<<<<

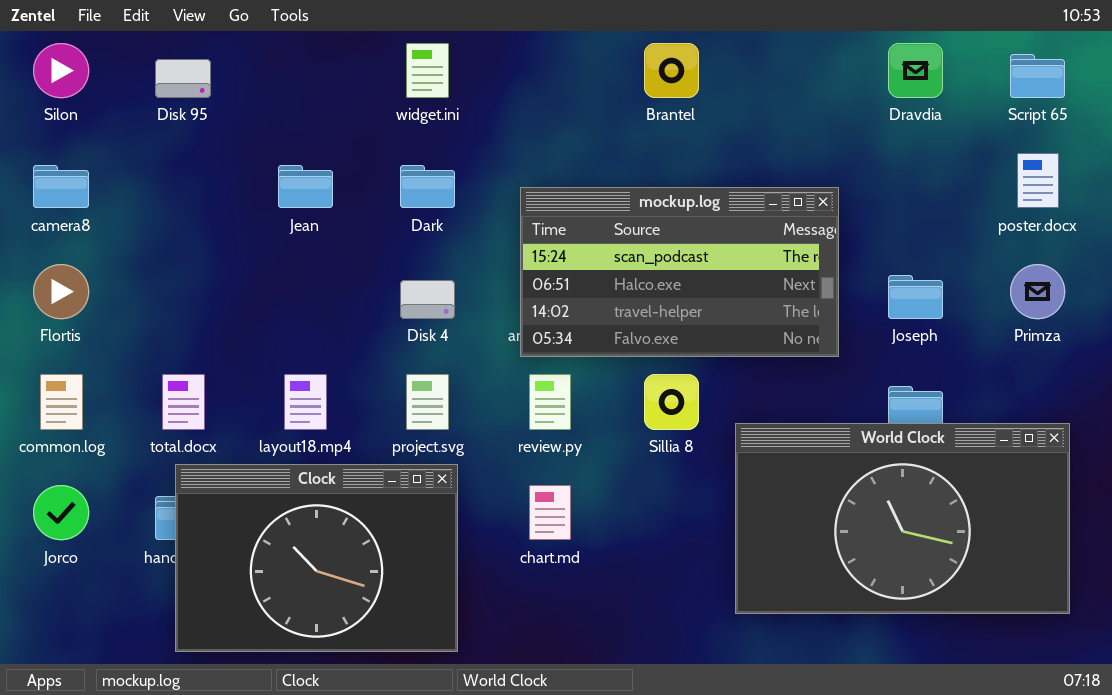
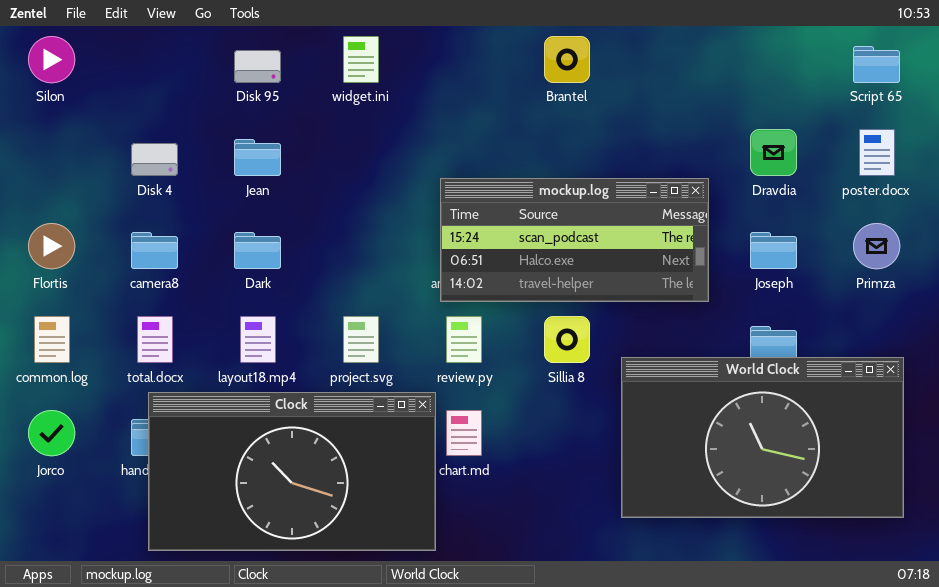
Dravdia: [888,43,943,98] -> [750,129,797,176], moved
Disk 95: [155,59,211,98] -> [234,50,281,83], moved
camera8: [33,165,89,208] -> [131,232,178,269], moved
Dark: [400,165,455,208] -> [234,232,281,269], moved
mockup.log: [520,187,839,357] -> [440,178,709,302], resized
Disk 4: [400,280,455,319] -> [131,143,178,176], moved
Clock: [175,464,458,652] -> [148,392,436,551], resized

>>>>

→ **Task description**: Would you copy out exactly the lines from the one holding "camera8: [33,165,89,208] ->" through the end of the entries above, both ends included?

→ **Task response**:
camera8: [33,165,89,208] -> [131,232,178,269], moved
Dark: [400,165,455,208] -> [234,232,281,269], moved
mockup.log: [520,187,839,357] -> [440,178,709,302], resized
Disk 4: [400,280,455,319] -> [131,143,178,176], moved
Clock: [175,464,458,652] -> [148,392,436,551], resized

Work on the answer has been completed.